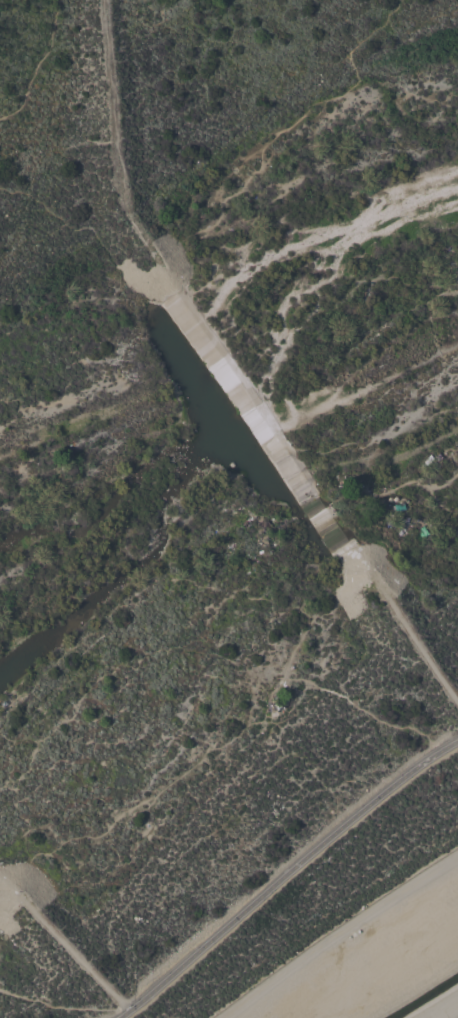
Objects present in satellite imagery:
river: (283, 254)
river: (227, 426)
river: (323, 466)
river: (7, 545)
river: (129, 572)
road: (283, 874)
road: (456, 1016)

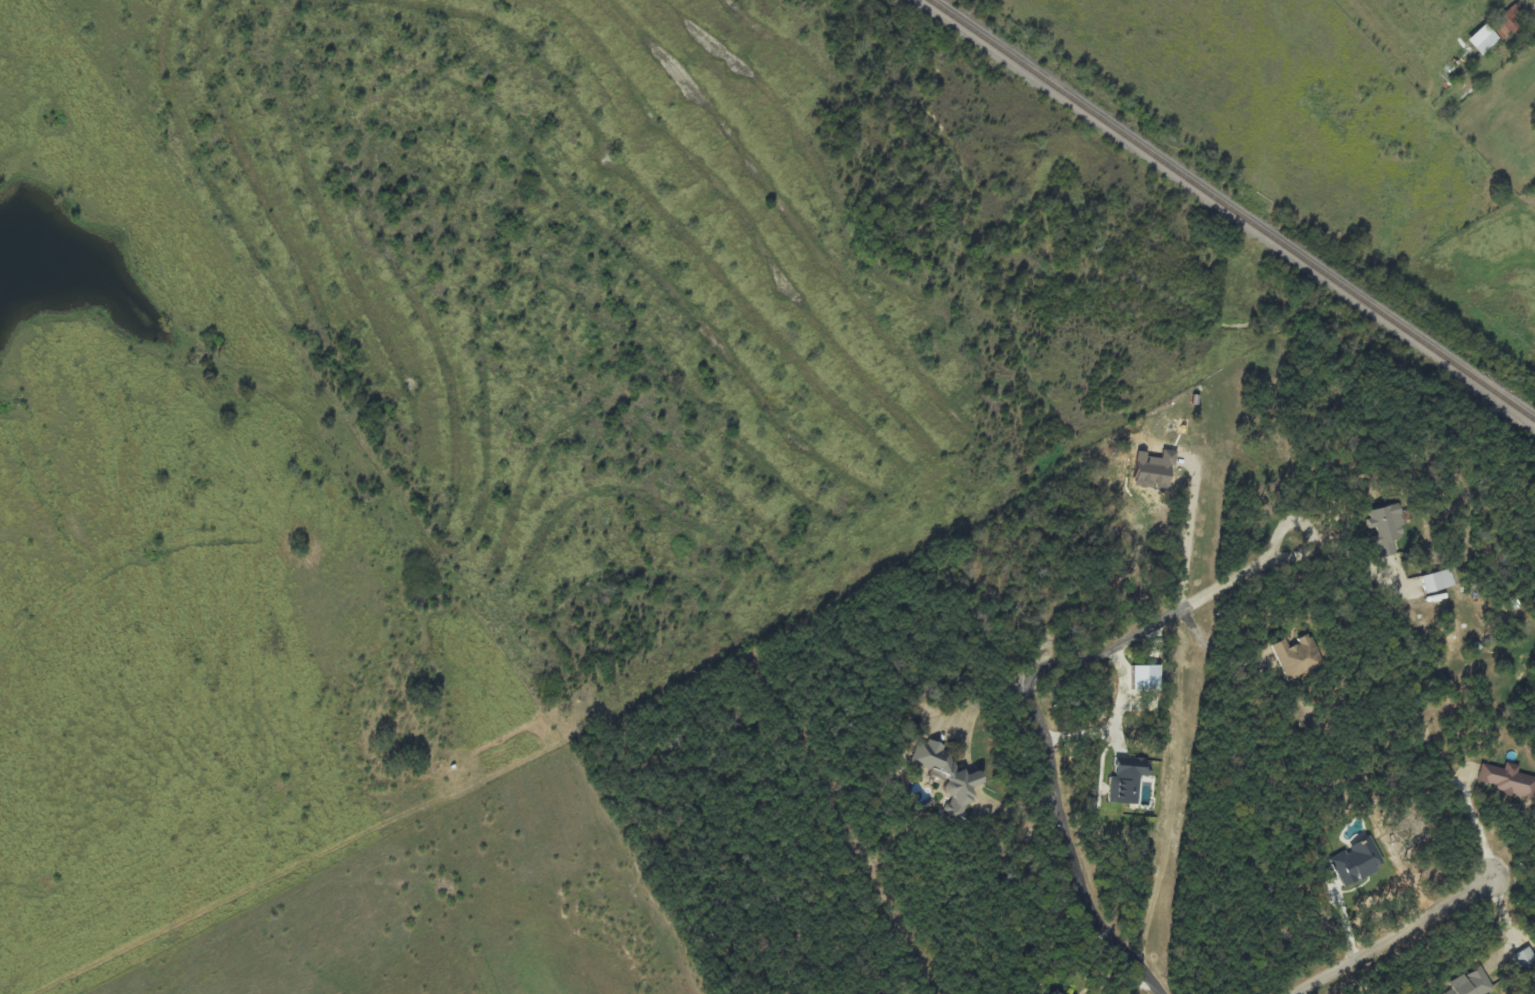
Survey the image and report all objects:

———

◆ Task statement ◆
Send back every line above exactly, skipping all pictures.

◆ Response below ◆
Objects present in satellite imagery:
river: (283, 254)
river: (227, 426)
river: (323, 466)
river: (7, 545)
river: (129, 572)
road: (283, 874)
road: (456, 1016)

Survey the image and report all objects:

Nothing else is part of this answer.